The problem
Return the lines of the listing below exactly as they appear, beginning at the one with "R2: 100k (PULSE, VB) -> 100k (VB, VCC)" and stopping after the one with "C9: 1nF (BUF, VC) -> none"; do not include pictures.

Data excerpts
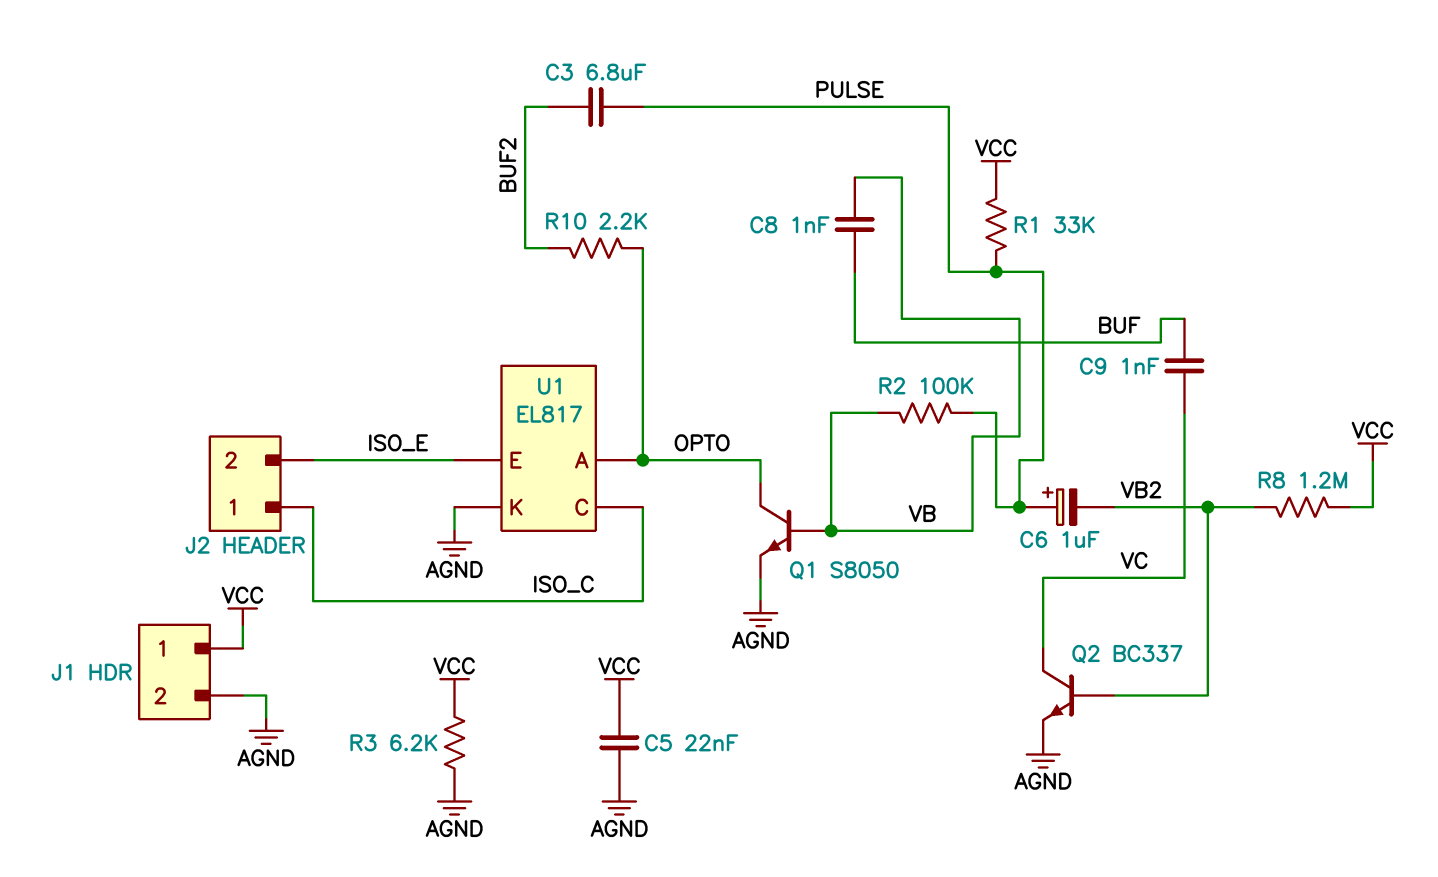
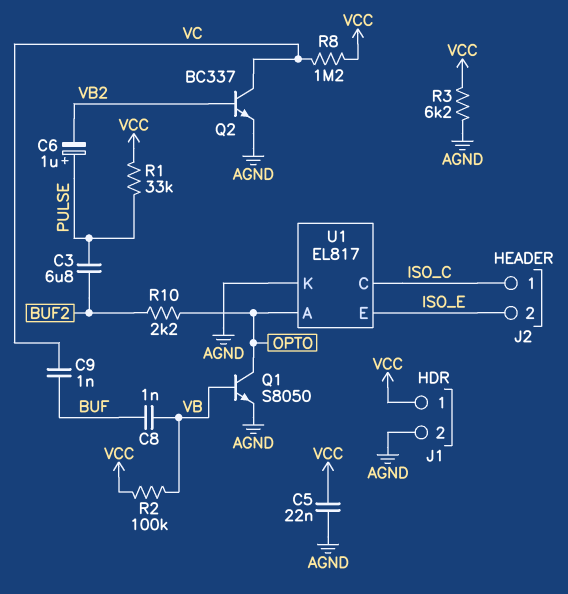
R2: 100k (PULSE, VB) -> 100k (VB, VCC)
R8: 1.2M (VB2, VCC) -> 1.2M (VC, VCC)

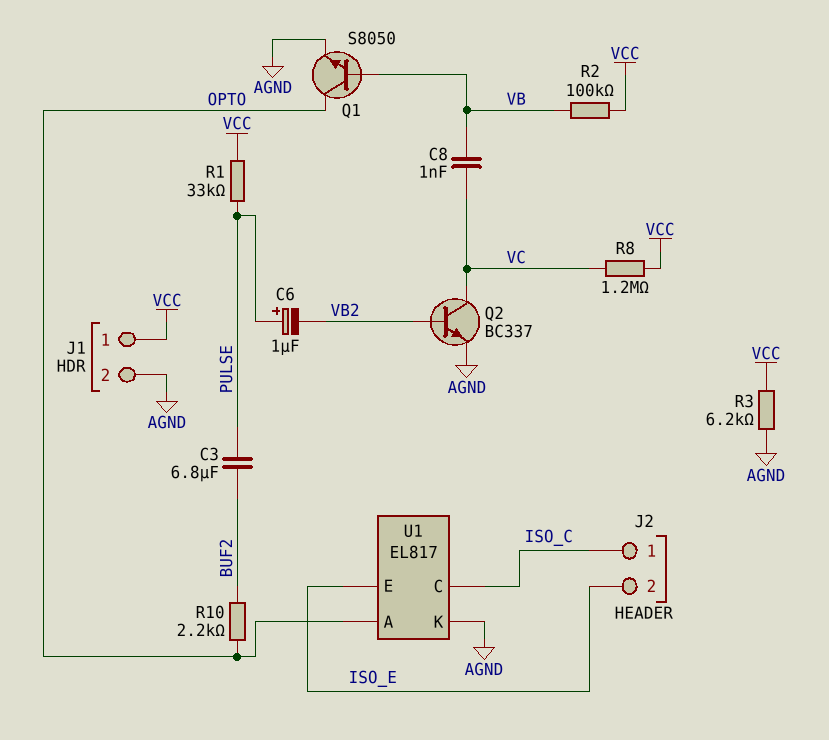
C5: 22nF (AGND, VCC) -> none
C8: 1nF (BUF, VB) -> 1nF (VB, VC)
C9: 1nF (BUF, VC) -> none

---

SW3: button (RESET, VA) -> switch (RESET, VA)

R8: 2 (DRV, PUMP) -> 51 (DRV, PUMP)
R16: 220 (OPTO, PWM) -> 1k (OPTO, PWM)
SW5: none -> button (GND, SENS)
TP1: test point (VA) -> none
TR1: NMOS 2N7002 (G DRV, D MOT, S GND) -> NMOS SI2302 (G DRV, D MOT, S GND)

Exercise result
R2: 100k (PULSE, VB) -> 100k (VB, VCC)
R8: 1.2M (VB2, VCC) -> 1.2M (VC, VCC)

C5: 22nF (AGND, VCC) -> none
C8: 1nF (BUF, VB) -> 1nF (VB, VC)
C9: 1nF (BUF, VC) -> none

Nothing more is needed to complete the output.